--- START ---

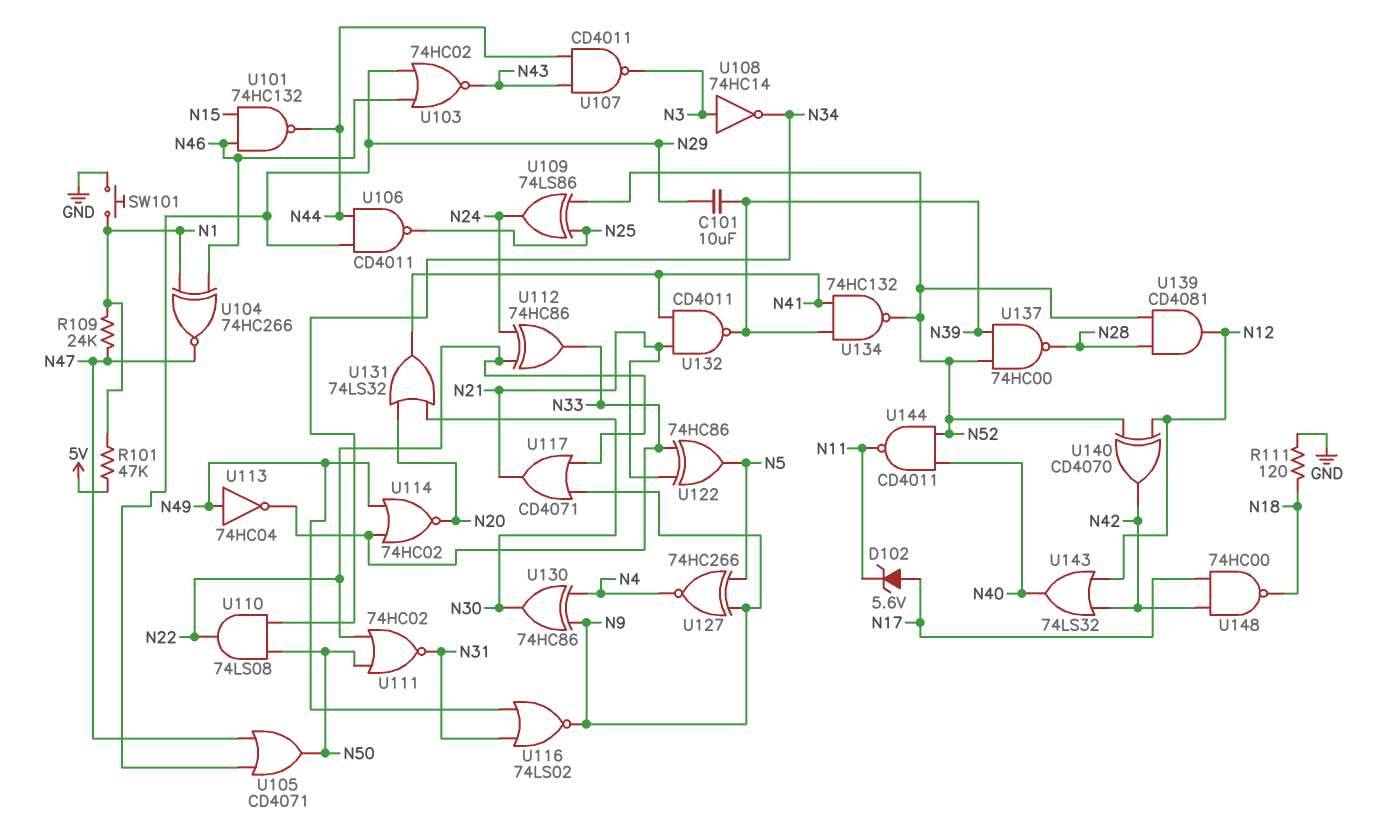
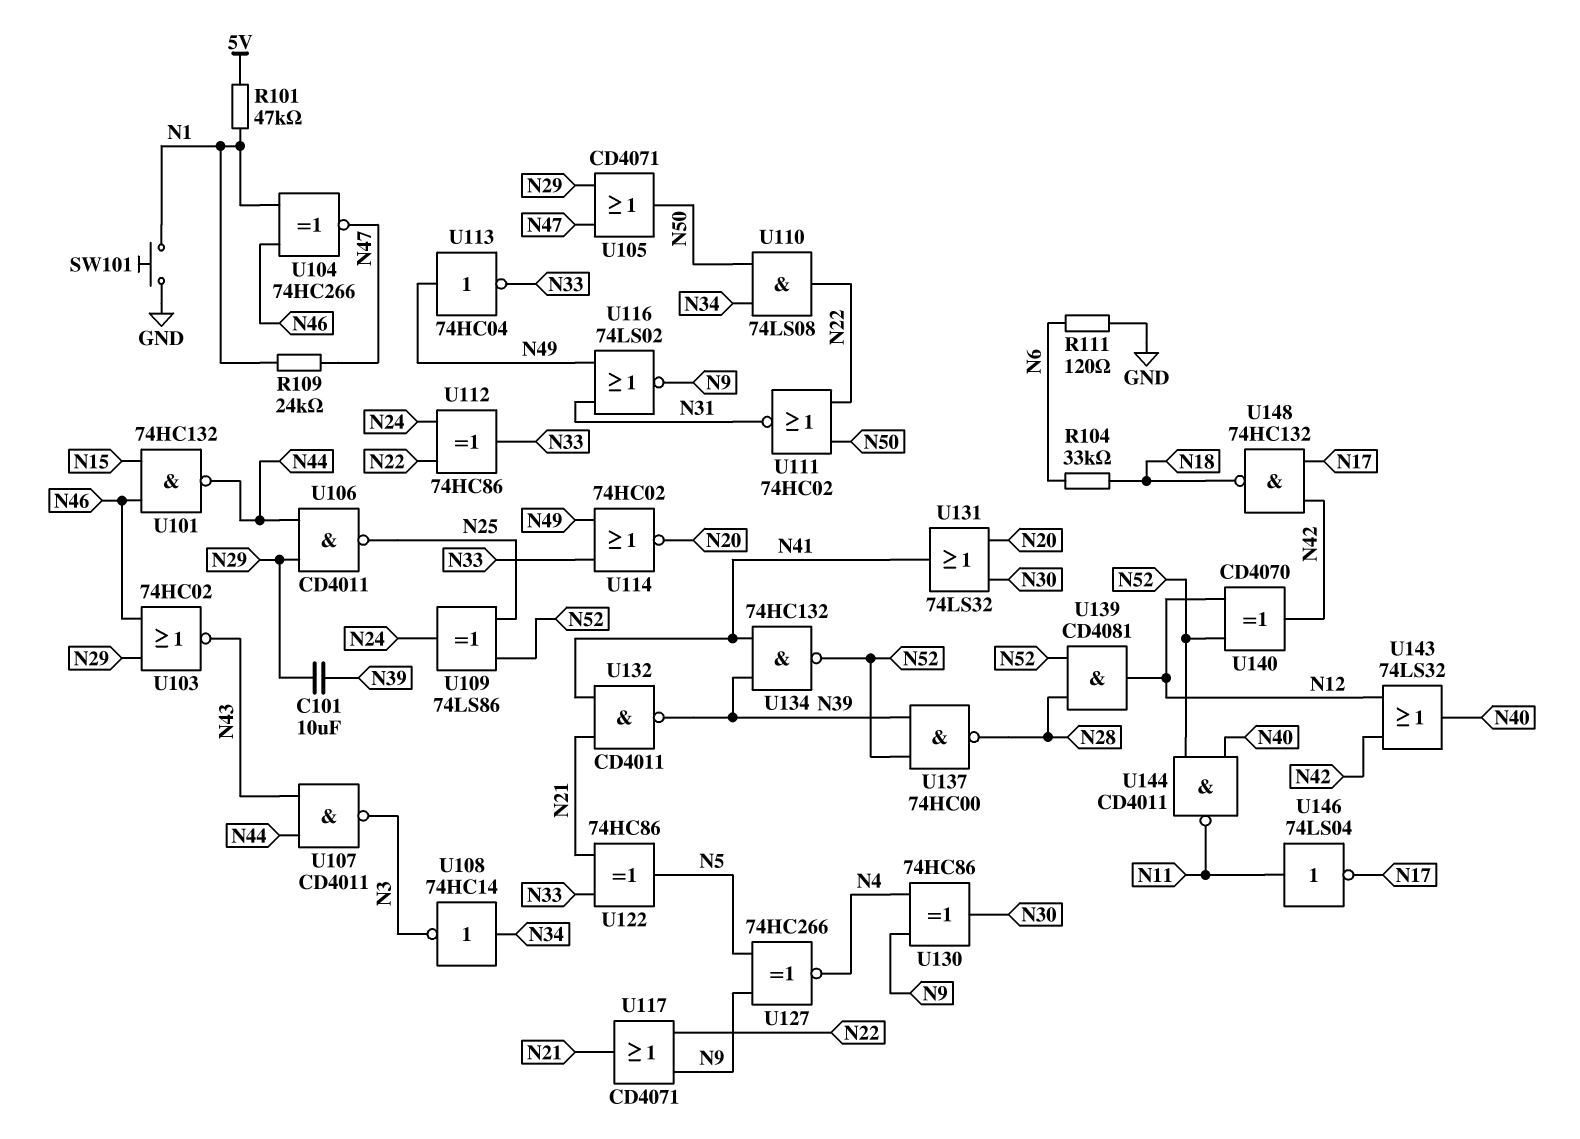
D102: zener 5.6V (A N17, K N11) -> none
R104: none -> 33k (N6, N18)
R111: 120 (GND, N18) -> 120 (GND, N6)
U108: NOT 74HC14 (in N3, out N34) -> NOT 74HC14 (in N34, out N3)
U146: none -> NOT 74LS04 (in N11, out N17)
U148: NAND 74HC00 (in N17, in N42, out N18) -> NAND 74HC132 (in N17, in N42, out N18)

--- END ---

=== Work to be completed ===
The line that contains "U146: none -> NOT 74LS04 (in N11, out N17)", the final line of the listing, and every line between them are to be retyped exactly; nothing else.

=== Exercise solution ===
U146: none -> NOT 74LS04 (in N11, out N17)
U148: NAND 74HC00 (in N17, in N42, out N18) -> NAND 74HC132 (in N17, in N42, out N18)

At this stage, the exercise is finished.